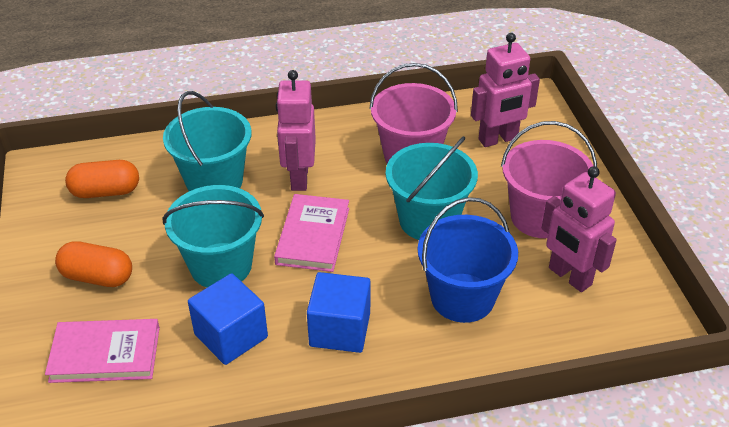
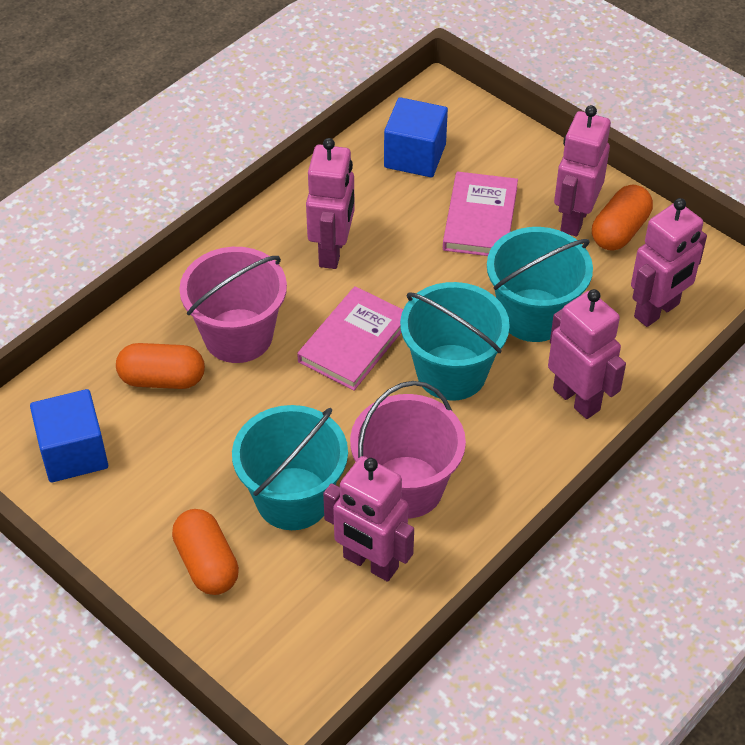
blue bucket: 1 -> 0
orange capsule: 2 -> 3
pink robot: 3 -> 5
....................
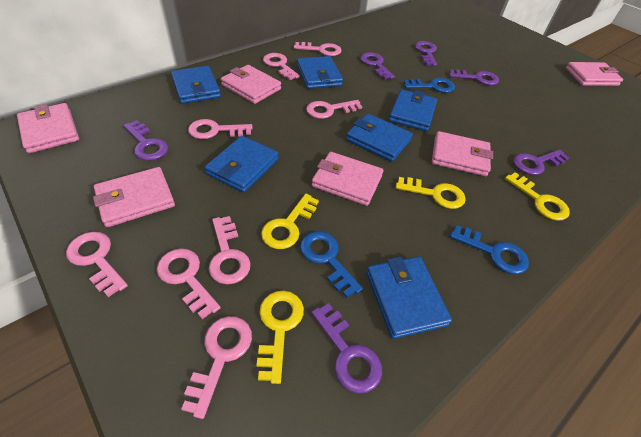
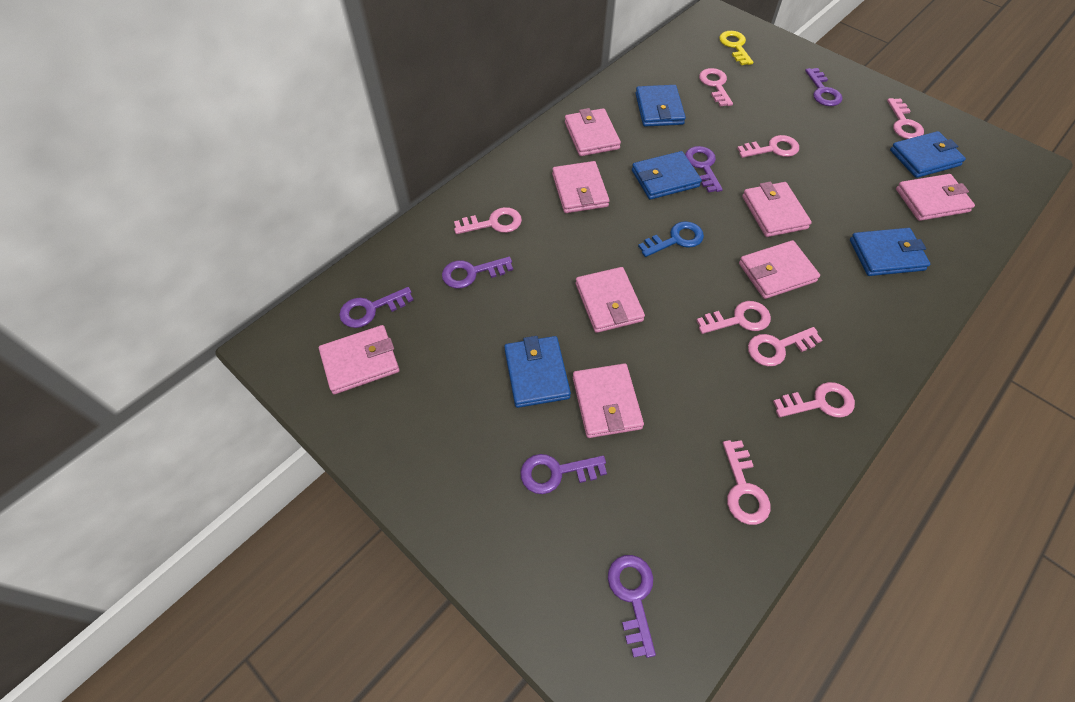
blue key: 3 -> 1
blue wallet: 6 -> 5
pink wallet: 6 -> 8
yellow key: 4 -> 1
....................
_PROBLEM TO SOLVE_
What lines in the data hold the word "blue"? Return them.

_TASK RESPONSE_
blue bucket: 1 -> 0
blue key: 3 -> 1
blue wallet: 6 -> 5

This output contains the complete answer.